What is needed
Print each entry below precisely as shown.
= = = = = = =
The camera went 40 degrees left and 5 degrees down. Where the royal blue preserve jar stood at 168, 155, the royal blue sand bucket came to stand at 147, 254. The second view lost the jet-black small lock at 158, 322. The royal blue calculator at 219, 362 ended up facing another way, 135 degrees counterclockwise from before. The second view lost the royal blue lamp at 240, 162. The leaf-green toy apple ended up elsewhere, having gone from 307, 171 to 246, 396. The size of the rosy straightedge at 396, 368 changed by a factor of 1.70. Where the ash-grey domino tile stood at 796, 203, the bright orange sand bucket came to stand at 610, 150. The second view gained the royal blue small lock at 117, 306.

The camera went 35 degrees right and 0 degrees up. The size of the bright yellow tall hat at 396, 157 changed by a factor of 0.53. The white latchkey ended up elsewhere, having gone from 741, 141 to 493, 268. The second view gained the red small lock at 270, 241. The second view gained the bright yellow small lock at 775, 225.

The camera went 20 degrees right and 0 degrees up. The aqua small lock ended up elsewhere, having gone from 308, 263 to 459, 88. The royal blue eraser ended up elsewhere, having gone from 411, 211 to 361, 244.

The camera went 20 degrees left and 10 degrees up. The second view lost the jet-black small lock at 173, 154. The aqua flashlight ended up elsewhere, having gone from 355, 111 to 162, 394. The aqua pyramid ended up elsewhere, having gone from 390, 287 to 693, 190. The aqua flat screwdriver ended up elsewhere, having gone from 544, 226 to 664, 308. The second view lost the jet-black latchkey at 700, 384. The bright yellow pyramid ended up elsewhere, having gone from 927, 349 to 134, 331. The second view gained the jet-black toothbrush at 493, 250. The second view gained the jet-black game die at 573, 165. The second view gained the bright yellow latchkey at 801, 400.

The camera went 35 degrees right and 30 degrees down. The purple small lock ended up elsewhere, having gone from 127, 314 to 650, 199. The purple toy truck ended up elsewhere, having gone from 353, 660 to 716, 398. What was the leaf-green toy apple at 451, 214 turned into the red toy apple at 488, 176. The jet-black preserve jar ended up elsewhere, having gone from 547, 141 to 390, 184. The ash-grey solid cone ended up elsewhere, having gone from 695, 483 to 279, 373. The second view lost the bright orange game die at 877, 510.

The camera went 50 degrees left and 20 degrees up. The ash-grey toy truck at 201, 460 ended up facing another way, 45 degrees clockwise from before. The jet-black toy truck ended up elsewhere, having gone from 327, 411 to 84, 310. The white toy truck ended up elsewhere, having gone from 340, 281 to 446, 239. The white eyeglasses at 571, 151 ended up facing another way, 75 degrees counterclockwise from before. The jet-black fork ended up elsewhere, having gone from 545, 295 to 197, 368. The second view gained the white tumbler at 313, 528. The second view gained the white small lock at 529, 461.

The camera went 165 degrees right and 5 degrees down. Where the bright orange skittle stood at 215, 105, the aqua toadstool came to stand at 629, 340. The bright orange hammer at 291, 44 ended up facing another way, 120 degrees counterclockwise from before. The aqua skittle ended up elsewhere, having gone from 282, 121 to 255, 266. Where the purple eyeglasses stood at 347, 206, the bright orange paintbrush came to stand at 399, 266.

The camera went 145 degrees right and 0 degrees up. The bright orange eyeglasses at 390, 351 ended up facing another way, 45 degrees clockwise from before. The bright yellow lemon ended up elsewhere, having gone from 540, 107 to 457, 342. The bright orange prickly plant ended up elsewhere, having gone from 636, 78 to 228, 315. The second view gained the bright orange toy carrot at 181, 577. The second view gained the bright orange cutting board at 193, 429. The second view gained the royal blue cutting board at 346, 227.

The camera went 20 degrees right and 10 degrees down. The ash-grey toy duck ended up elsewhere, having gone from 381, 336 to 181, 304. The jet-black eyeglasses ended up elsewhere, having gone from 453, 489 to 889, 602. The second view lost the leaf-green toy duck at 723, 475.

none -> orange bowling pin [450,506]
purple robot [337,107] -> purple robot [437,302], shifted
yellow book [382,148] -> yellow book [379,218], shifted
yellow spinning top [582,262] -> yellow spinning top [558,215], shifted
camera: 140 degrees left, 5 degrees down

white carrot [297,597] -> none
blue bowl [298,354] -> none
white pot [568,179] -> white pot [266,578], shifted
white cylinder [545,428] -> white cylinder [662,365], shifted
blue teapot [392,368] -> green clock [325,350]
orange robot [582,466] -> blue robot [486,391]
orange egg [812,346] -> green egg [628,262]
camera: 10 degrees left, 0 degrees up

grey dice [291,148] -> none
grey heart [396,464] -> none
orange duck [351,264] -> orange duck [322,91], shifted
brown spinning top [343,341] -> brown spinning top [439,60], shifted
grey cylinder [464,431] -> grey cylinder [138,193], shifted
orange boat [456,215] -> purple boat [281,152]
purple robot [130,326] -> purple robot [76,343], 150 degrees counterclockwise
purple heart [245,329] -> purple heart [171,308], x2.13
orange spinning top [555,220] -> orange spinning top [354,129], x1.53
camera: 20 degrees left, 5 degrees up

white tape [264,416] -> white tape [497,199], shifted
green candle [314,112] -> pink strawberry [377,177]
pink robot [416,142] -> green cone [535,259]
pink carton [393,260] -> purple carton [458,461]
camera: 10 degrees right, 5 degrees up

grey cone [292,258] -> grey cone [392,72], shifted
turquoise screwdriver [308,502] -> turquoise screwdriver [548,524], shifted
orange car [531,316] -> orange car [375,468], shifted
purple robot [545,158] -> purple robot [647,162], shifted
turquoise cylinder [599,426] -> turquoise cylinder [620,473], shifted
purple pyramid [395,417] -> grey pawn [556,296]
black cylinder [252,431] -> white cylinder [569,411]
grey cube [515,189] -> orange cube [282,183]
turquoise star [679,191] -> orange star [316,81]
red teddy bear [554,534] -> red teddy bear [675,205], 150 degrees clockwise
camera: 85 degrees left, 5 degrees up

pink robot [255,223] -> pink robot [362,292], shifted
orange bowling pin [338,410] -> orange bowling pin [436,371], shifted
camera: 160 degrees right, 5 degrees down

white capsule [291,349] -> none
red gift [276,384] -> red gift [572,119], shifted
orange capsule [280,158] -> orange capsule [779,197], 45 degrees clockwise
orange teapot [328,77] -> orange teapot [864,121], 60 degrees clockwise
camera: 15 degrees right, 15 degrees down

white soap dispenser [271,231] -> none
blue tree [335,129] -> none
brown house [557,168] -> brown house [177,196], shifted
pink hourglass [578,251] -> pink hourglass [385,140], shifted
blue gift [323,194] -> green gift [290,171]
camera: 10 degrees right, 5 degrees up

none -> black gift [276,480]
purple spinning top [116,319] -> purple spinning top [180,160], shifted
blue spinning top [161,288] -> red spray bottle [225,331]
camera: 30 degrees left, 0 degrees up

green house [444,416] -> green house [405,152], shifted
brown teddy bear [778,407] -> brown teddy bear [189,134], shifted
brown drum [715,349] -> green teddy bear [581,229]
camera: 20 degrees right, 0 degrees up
= = = = = = =
Response area
The camera went 40 degrees left and 5 degrees down. Where the royal blue preserve jar stood at 168, 155, the royal blue sand bucket came to stand at 147, 254. The second view lost the jet-black small lock at 158, 322. The royal blue calculator at 219, 362 ended up facing another way, 135 degrees counterclockwise from before. The second view lost the royal blue lamp at 240, 162. The leaf-green toy apple ended up elsewhere, having gone from 307, 171 to 246, 396. The size of the rosy straightedge at 396, 368 changed by a factor of 1.70. Where the ash-grey domino tile stood at 796, 203, the bright orange sand bucket came to stand at 610, 150. The second view gained the royal blue small lock at 117, 306.

The camera went 35 degrees right and 0 degrees up. The size of the bright yellow tall hat at 396, 157 changed by a factor of 0.53. The white latchkey ended up elsewhere, having gone from 741, 141 to 493, 268. The second view gained the red small lock at 270, 241. The second view gained the bright yellow small lock at 775, 225.

The camera went 20 degrees right and 0 degrees up. The aqua small lock ended up elsewhere, having gone from 308, 263 to 459, 88. The royal blue eraser ended up elsewhere, having gone from 411, 211 to 361, 244.

The camera went 20 degrees left and 10 degrees up. The second view lost the jet-black small lock at 173, 154. The aqua flashlight ended up elsewhere, having gone from 355, 111 to 162, 394. The aqua pyramid ended up elsewhere, having gone from 390, 287 to 693, 190. The aqua flat screwdriver ended up elsewhere, having gone from 544, 226 to 664, 308. The second view lost the jet-black latchkey at 700, 384. The bright yellow pyramid ended up elsewhere, having gone from 927, 349 to 134, 331. The second view gained the jet-black toothbrush at 493, 250. The second view gained the jet-black game die at 573, 165. The second view gained the bright yellow latchkey at 801, 400.

The camera went 35 degrees right and 30 degrees down. The purple small lock ended up elsewhere, having gone from 127, 314 to 650, 199. The purple toy truck ended up elsewhere, having gone from 353, 660 to 716, 398. What was the leaf-green toy apple at 451, 214 turned into the red toy apple at 488, 176. The jet-black preserve jar ended up elsewhere, having gone from 547, 141 to 390, 184. The ash-grey solid cone ended up elsewhere, having gone from 695, 483 to 279, 373. The second view lost the bright orange game die at 877, 510.

The camera went 50 degrees left and 20 degrees up. The ash-grey toy truck at 201, 460 ended up facing another way, 45 degrees clockwise from before. The jet-black toy truck ended up elsewhere, having gone from 327, 411 to 84, 310. The white toy truck ended up elsewhere, having gone from 340, 281 to 446, 239. The white eyeglasses at 571, 151 ended up facing another way, 75 degrees counterclockwise from before. The jet-black fork ended up elsewhere, having gone from 545, 295 to 197, 368. The second view gained the white tumbler at 313, 528. The second view gained the white small lock at 529, 461.

The camera went 165 degrees right and 5 degrees down. Where the bright orange skittle stood at 215, 105, the aqua toadstool came to stand at 629, 340. The bright orange hammer at 291, 44 ended up facing another way, 120 degrees counterclockwise from before. The aqua skittle ended up elsewhere, having gone from 282, 121 to 255, 266. Where the purple eyeglasses stood at 347, 206, the bright orange paintbrush came to stand at 399, 266.

The camera went 145 degrees right and 0 degrees up. The bright orange eyeglasses at 390, 351 ended up facing another way, 45 degrees clockwise from before. The bright yellow lemon ended up elsewhere, having gone from 540, 107 to 457, 342. The bright orange prickly plant ended up elsewhere, having gone from 636, 78 to 228, 315. The second view gained the bright orange toy carrot at 181, 577. The second view gained the bright orange cutting board at 193, 429. The second view gained the royal blue cutting board at 346, 227.

The camera went 20 degrees right and 10 degrees down. The ash-grey toy duck ended up elsewhere, having gone from 381, 336 to 181, 304. The jet-black eyeglasses ended up elsewhere, having gone from 453, 489 to 889, 602. The second view lost the leaf-green toy duck at 723, 475.

none -> orange bowling pin [450,506]
purple robot [337,107] -> purple robot [437,302], shifted
yellow book [382,148] -> yellow book [379,218], shifted
yellow spinning top [582,262] -> yellow spinning top [558,215], shifted
camera: 140 degrees left, 5 degrees down

white carrot [297,597] -> none
blue bowl [298,354] -> none
white pot [568,179] -> white pot [266,578], shifted
white cylinder [545,428] -> white cylinder [662,365], shifted
blue teapot [392,368] -> green clock [325,350]
orange robot [582,466] -> blue robot [486,391]
orange egg [812,346] -> green egg [628,262]
camera: 10 degrees left, 0 degrees up

grey dice [291,148] -> none
grey heart [396,464] -> none
orange duck [351,264] -> orange duck [322,91], shifted
brown spinning top [343,341] -> brown spinning top [439,60], shifted
grey cylinder [464,431] -> grey cylinder [138,193], shifted
orange boat [456,215] -> purple boat [281,152]
purple robot [130,326] -> purple robot [76,343], 150 degrees counterclockwise
purple heart [245,329] -> purple heart [171,308], x2.13
orange spinning top [555,220] -> orange spinning top [354,129], x1.53
camera: 20 degrees left, 5 degrees up

white tape [264,416] -> white tape [497,199], shifted
green candle [314,112] -> pink strawberry [377,177]
pink robot [416,142] -> green cone [535,259]
pink carton [393,260] -> purple carton [458,461]
camera: 10 degrees right, 5 degrees up

grey cone [292,258] -> grey cone [392,72], shifted
turquoise screwdriver [308,502] -> turquoise screwdriver [548,524], shifted
orange car [531,316] -> orange car [375,468], shifted
purple robot [545,158] -> purple robot [647,162], shifted
turquoise cylinder [599,426] -> turquoise cylinder [620,473], shifted
purple pyramid [395,417] -> grey pawn [556,296]
black cylinder [252,431] -> white cylinder [569,411]
grey cube [515,189] -> orange cube [282,183]
turquoise star [679,191] -> orange star [316,81]
red teddy bear [554,534] -> red teddy bear [675,205], 150 degrees clockwise
camera: 85 degrees left, 5 degrees up

pink robot [255,223] -> pink robot [362,292], shifted
orange bowling pin [338,410] -> orange bowling pin [436,371], shifted
camera: 160 degrees right, 5 degrees down

white capsule [291,349] -> none
red gift [276,384] -> red gift [572,119], shifted
orange capsule [280,158] -> orange capsule [779,197], 45 degrees clockwise
orange teapot [328,77] -> orange teapot [864,121], 60 degrees clockwise
camera: 15 degrees right, 15 degrees down

white soap dispenser [271,231] -> none
blue tree [335,129] -> none
brown house [557,168] -> brown house [177,196], shifted
pink hourglass [578,251] -> pink hourglass [385,140], shifted
blue gift [323,194] -> green gift [290,171]
camera: 10 degrees right, 5 degrees up

none -> black gift [276,480]
purple spinning top [116,319] -> purple spinning top [180,160], shifted
blue spinning top [161,288] -> red spray bottle [225,331]
camera: 30 degrees left, 0 degrees up

green house [444,416] -> green house [405,152], shifted
brown teddy bear [778,407] -> brown teddy bear [189,134], shifted
brown drum [715,349] -> green teddy bear [581,229]
camera: 20 degrees right, 0 degrees up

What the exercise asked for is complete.